=== Data shown ===
====================

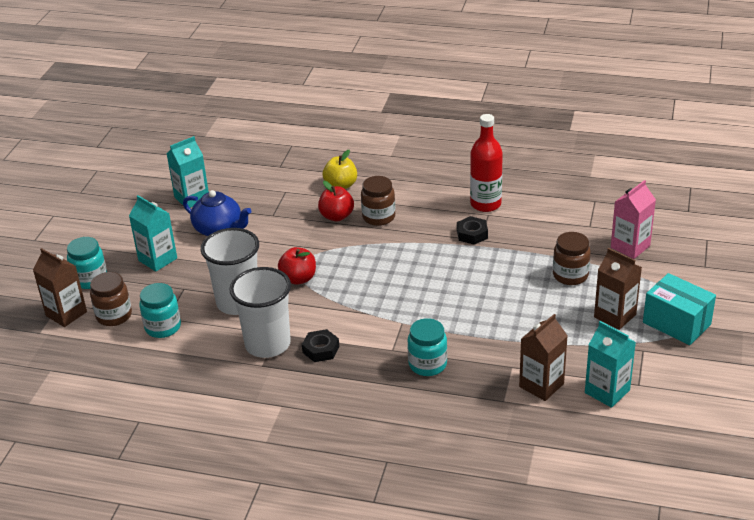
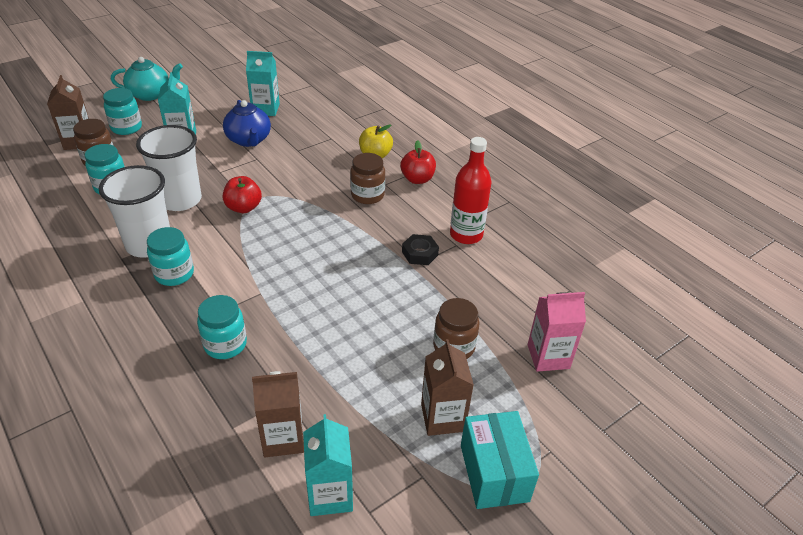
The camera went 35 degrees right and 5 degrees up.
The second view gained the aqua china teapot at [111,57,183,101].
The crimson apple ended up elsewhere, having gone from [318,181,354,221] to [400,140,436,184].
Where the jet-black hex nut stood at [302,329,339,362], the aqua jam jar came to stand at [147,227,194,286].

====================

Where does "aqua" occur in the data? Copy each line that has it.

=== Result below ===
The second view gained the aqua china teapot at [111,57,183,101].
Where the jet-black hex nut stood at [302,329,339,362], the aqua jam jar came to stand at [147,227,194,286].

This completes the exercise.